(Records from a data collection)
[Start of section]
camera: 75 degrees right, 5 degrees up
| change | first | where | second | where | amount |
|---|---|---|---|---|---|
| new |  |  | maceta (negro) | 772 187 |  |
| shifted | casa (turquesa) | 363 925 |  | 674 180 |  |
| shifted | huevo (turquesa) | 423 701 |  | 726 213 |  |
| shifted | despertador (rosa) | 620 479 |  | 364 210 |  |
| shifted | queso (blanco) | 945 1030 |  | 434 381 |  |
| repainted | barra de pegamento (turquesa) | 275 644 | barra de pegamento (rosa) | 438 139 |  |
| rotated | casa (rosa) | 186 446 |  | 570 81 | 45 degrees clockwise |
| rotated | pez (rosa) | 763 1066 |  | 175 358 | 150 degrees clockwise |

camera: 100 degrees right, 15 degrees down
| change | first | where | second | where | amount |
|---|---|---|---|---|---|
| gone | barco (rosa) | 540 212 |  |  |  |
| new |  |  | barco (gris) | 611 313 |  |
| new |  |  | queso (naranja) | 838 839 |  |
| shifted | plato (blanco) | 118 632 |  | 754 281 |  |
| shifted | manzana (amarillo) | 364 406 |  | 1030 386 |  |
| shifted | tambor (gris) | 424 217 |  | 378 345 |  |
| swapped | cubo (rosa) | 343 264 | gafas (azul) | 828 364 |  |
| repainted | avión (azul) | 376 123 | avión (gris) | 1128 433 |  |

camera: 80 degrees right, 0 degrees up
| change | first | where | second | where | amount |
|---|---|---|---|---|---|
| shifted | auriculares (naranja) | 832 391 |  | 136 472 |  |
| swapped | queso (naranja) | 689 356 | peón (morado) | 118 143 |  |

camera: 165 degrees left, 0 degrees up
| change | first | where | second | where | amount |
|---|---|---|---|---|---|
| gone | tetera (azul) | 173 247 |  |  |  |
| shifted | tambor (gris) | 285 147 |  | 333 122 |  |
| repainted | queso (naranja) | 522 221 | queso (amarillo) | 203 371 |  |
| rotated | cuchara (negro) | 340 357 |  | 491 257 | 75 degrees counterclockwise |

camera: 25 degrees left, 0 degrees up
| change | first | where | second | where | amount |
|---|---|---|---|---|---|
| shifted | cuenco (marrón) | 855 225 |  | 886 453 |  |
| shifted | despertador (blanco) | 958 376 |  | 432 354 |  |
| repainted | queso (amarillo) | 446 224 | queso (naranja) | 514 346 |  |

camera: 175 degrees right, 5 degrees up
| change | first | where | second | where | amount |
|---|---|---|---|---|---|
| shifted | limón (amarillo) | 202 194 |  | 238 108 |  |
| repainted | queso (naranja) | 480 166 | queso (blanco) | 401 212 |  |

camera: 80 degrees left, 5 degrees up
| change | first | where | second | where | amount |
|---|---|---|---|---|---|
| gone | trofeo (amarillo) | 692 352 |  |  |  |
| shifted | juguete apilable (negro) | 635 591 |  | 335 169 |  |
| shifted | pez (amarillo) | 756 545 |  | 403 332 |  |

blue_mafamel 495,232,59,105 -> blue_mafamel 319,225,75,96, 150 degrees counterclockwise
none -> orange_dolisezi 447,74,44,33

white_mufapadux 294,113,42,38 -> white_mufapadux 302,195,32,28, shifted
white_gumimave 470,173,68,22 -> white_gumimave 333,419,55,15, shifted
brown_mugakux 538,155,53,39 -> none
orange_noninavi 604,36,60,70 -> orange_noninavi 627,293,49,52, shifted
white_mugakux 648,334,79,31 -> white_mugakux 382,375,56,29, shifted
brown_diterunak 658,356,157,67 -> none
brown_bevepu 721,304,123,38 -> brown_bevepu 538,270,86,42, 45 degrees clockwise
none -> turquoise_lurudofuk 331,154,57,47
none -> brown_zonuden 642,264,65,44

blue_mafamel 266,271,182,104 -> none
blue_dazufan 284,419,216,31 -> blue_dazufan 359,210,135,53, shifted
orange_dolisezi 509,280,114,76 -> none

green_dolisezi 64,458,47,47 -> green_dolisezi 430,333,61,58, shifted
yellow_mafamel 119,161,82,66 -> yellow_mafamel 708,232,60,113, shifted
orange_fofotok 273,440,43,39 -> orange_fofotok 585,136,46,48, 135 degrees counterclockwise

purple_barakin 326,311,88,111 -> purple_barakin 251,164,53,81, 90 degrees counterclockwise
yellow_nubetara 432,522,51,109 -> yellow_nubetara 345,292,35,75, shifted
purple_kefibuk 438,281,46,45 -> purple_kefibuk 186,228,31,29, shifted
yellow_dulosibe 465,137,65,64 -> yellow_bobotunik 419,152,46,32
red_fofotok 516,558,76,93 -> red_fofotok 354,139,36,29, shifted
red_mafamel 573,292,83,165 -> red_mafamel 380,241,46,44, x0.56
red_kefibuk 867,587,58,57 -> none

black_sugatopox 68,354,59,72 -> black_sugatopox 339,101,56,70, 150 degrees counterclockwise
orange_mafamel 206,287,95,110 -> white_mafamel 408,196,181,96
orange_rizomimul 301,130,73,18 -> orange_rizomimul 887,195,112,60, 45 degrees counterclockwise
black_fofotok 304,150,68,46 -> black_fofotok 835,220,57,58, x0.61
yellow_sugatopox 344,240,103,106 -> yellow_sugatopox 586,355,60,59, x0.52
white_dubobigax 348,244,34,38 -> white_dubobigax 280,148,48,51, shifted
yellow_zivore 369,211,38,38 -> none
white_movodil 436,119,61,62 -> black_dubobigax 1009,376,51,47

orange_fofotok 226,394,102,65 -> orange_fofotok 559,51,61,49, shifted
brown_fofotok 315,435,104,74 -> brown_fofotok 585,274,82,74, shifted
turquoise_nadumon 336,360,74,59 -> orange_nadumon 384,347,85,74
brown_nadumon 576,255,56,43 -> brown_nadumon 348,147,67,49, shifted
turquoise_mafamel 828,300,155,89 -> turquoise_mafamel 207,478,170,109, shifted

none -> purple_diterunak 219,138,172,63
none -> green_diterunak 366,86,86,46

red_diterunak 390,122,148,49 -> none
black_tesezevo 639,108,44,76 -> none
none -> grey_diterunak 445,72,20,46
[End of section]
• [INSTRUCTIONS FOR THE TASK]: Please reproduce exactly the lines from the first one of the records above through the line containing "despertador (rosa) |", both included, and nothing else.

• [OUTPUT BELOW]:
camera: 75 degrees right, 5 degrees up
| change | first | where | second | where | amount |
|---|---|---|---|---|---|
| new |  |  | maceta (negro) | 772 187 |  |
| shifted | casa (turquesa) | 363 925 |  | 674 180 |  |
| shifted | huevo (turquesa) | 423 701 |  | 726 213 |  |
| shifted | despertador (rosa) | 620 479 |  | 364 210 |  |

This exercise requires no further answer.